[Opening TASK DATA section]

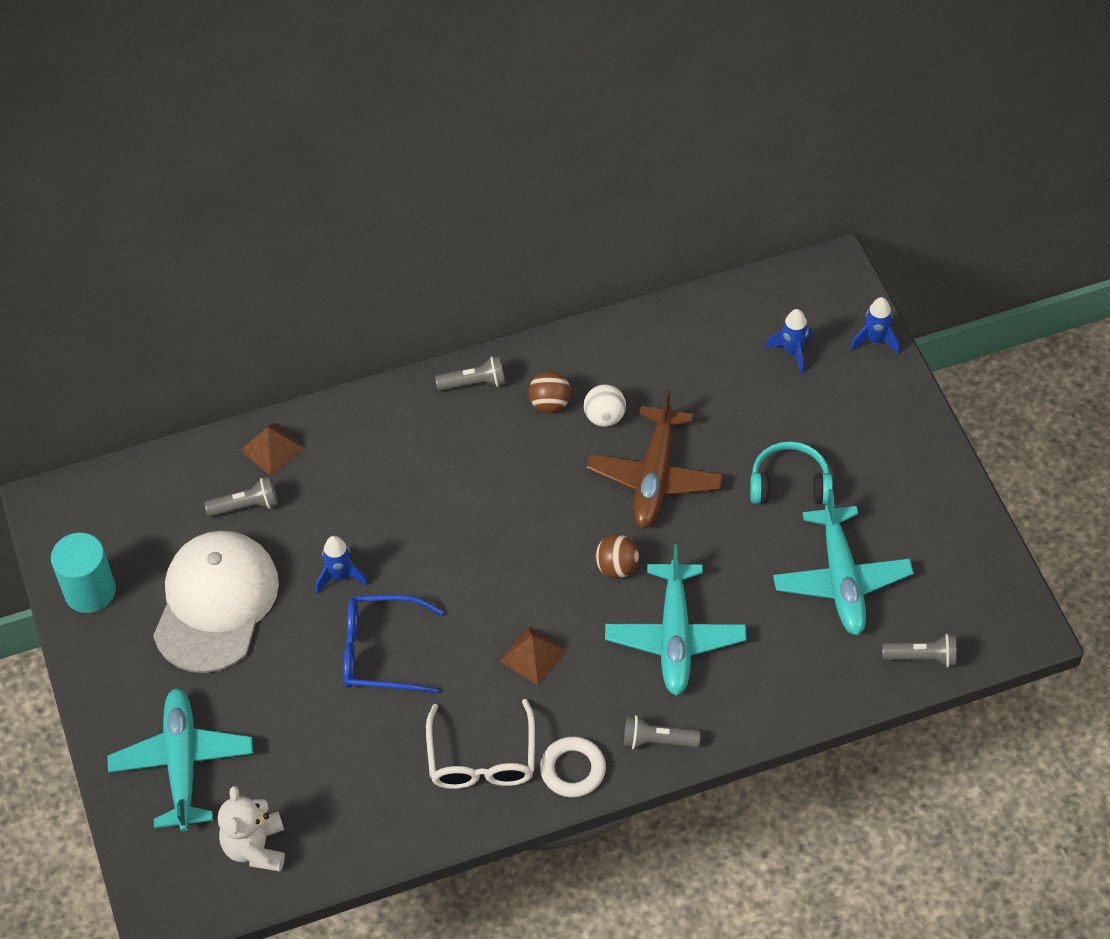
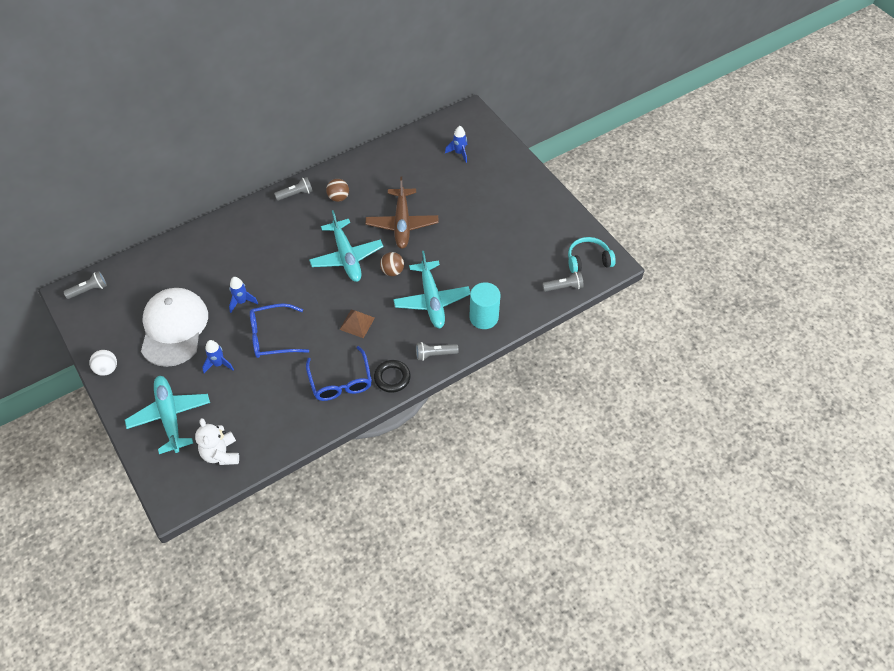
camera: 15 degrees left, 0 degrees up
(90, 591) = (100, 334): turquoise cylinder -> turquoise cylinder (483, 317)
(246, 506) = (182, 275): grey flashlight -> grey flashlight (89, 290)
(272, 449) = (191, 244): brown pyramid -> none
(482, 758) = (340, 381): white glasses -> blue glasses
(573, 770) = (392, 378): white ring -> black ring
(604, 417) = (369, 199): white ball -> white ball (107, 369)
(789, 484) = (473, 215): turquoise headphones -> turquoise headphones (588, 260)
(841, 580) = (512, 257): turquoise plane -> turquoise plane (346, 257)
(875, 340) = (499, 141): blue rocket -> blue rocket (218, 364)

[Closing TASK DATA section]

- EXERCISE REQUIREMENTS: Give the number of lines in the listing that contain the word "blue", leaving out all other words.

- TASK OUTPUT: 2